Reproduce the whole listing below without its pictures, exactly as written.
------------
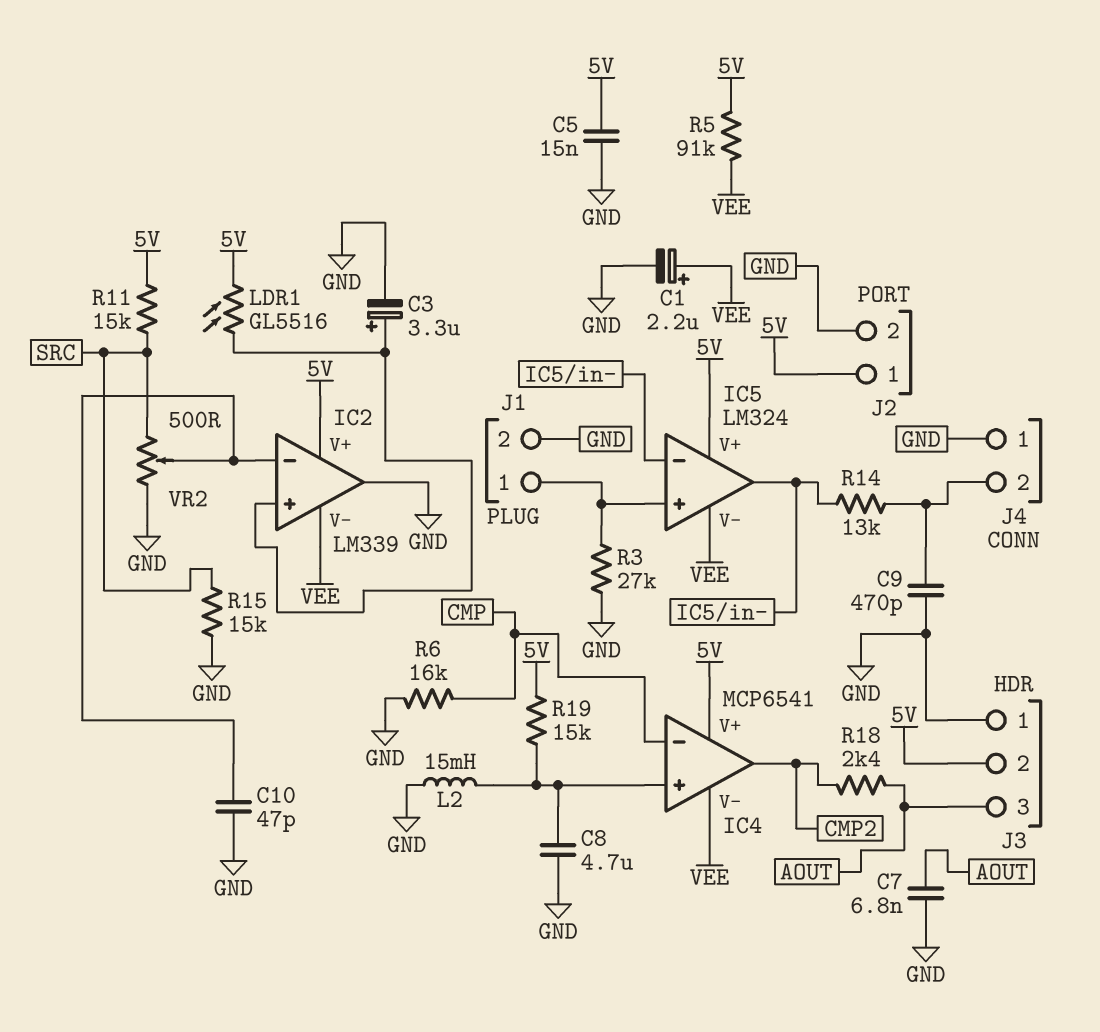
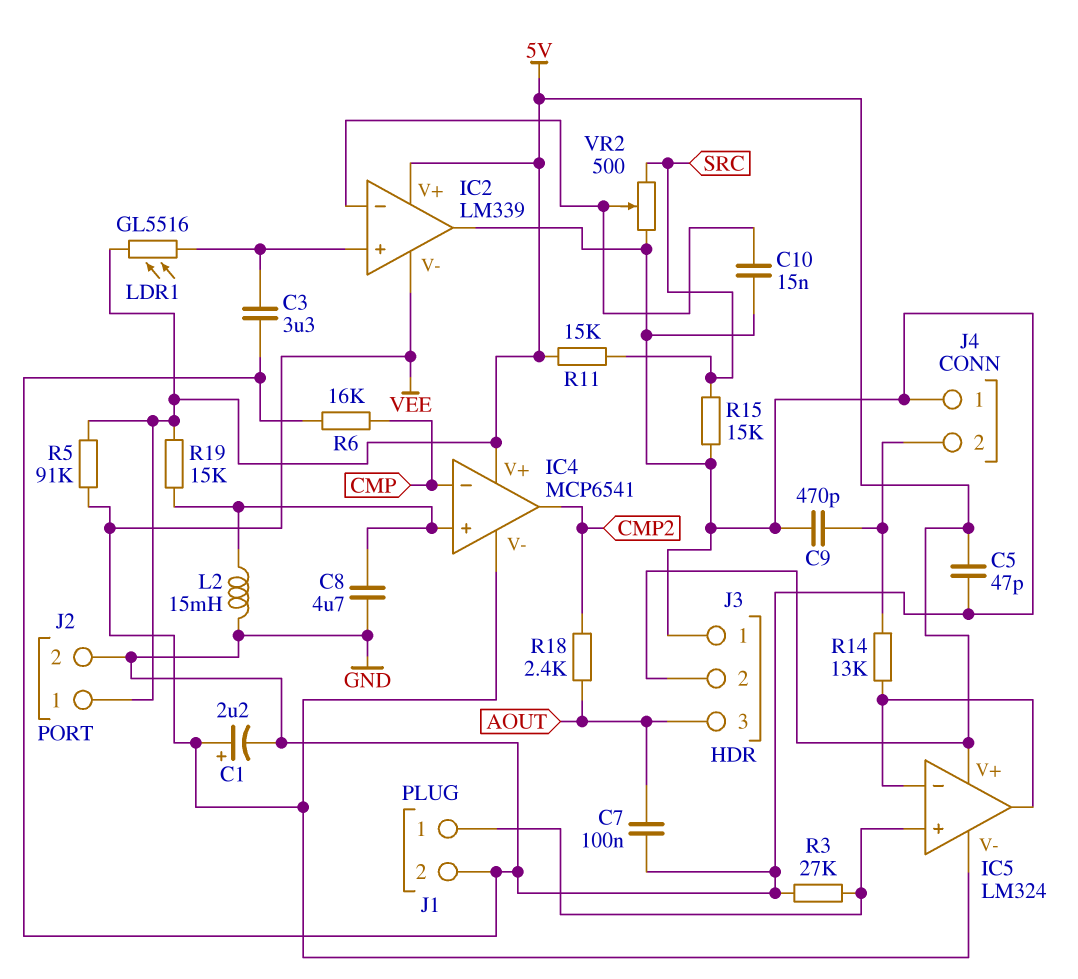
C3: 3.3uF (plus IC2/in+, minus GND) -> 3.3uF (GND, IC2/in+)
C5: 15nF (5V, GND) -> 47pF (5V, GND)
C7: 6.8nF (AOUT, GND) -> 100nF (AOUT, GND)
C10: 47pF (GND, IC2/in-) -> 15nF (GND, IC2/in-)

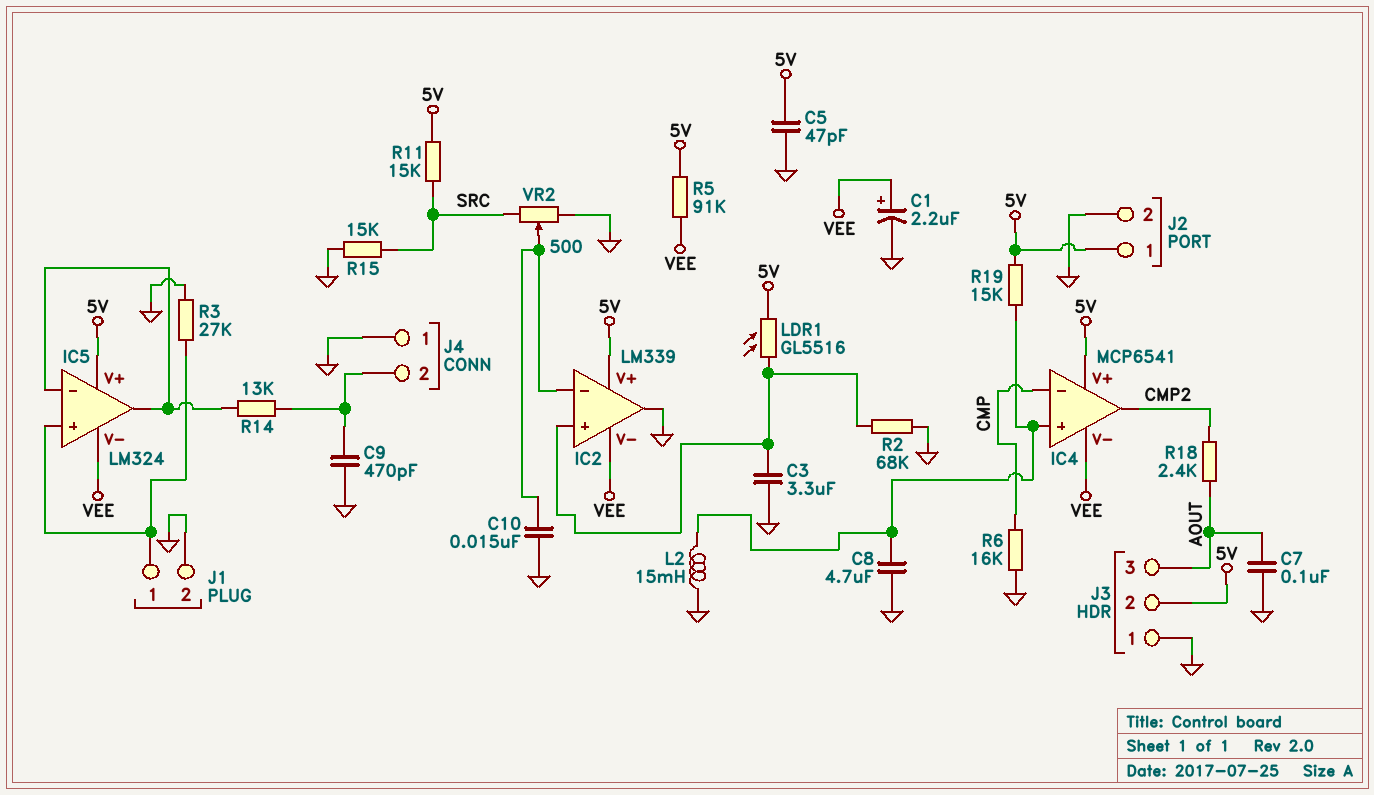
R2: none -> 68k (GND, IC2/in+)

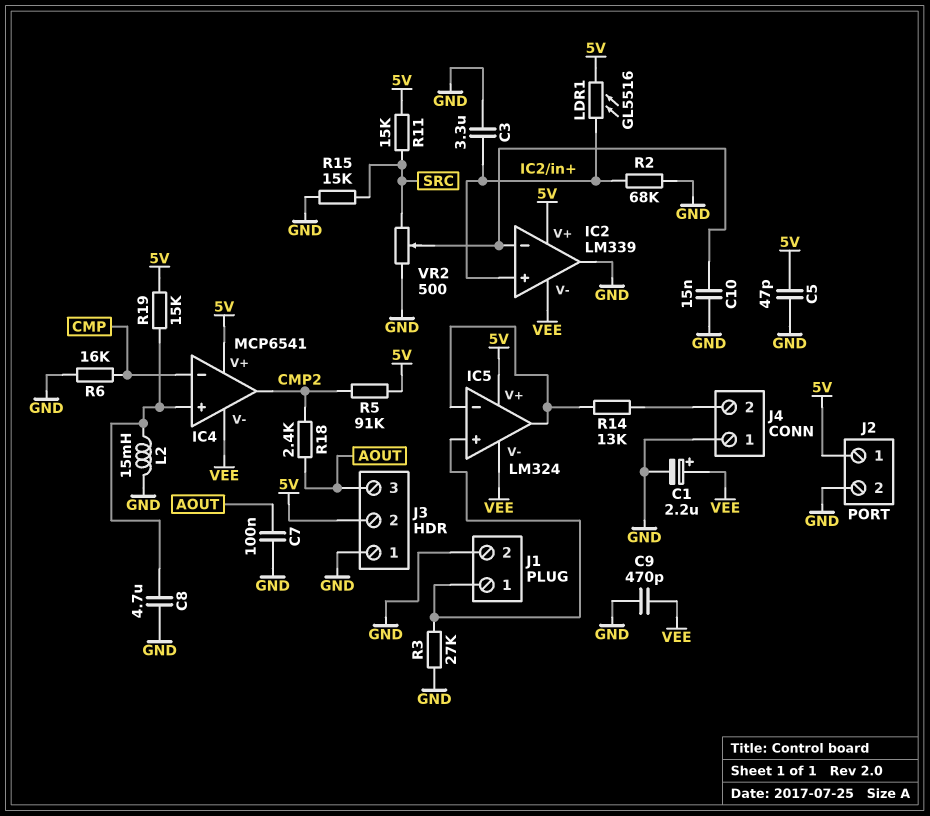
C9: 470pF (GND, J4/2) -> 470pF (GND, VEE)
R5: 91k (5V, VEE) -> 91k (5V, CMP2)

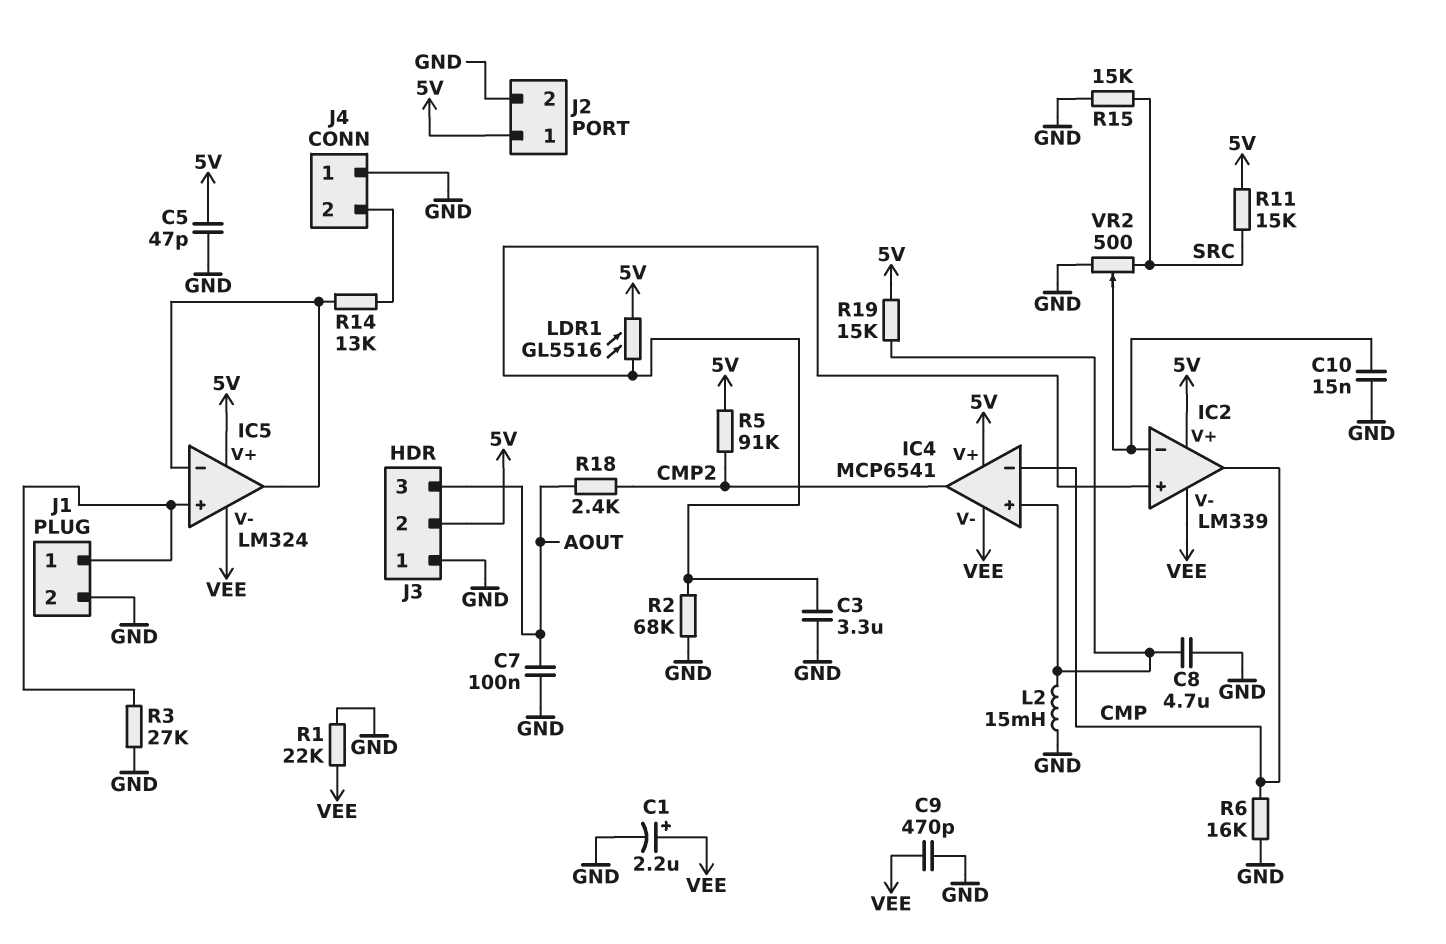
IC2 pin out: GND -> CMP
R1: none -> 22k (GND, VEE)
------------
▶ TASK RESULT:
C3: 3.3uF (plus IC2/in+, minus GND) -> 3.3uF (GND, IC2/in+)
C5: 15nF (5V, GND) -> 47pF (5V, GND)
C7: 6.8nF (AOUT, GND) -> 100nF (AOUT, GND)
C10: 47pF (GND, IC2/in-) -> 15nF (GND, IC2/in-)

R2: none -> 68k (GND, IC2/in+)

C9: 470pF (GND, J4/2) -> 470pF (GND, VEE)
R5: 91k (5V, VEE) -> 91k (5V, CMP2)

IC2 pin out: GND -> CMP
R1: none -> 22k (GND, VEE)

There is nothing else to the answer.